-- WORK INSTRUCTION --
Within the data below, tally the lines that contain "green" and state only the total.

◆ ◆ ◆

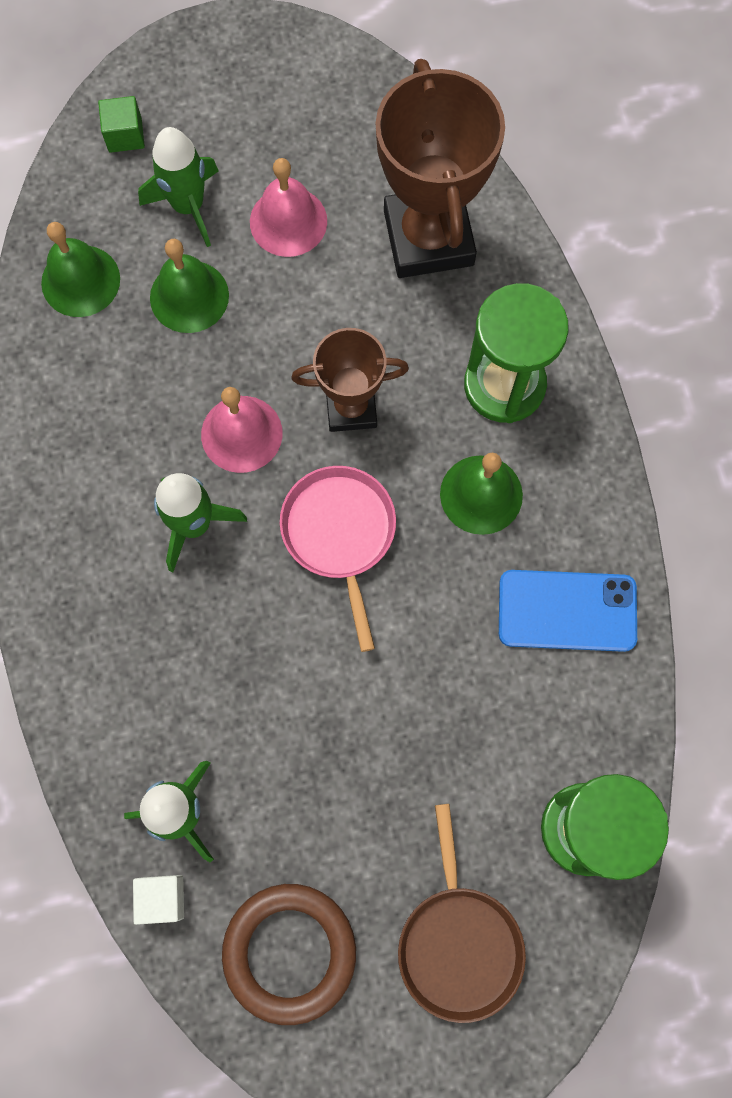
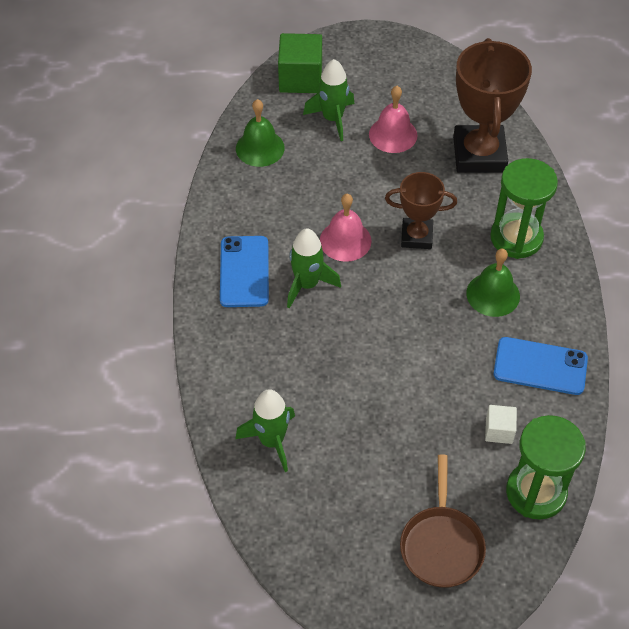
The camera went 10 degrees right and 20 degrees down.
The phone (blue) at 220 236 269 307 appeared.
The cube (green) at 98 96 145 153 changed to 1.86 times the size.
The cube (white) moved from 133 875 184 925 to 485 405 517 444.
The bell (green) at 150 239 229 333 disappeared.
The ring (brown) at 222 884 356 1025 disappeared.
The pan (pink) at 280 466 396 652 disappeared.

◆ ◆ ◆

-- WRITTEN ANSWER --
2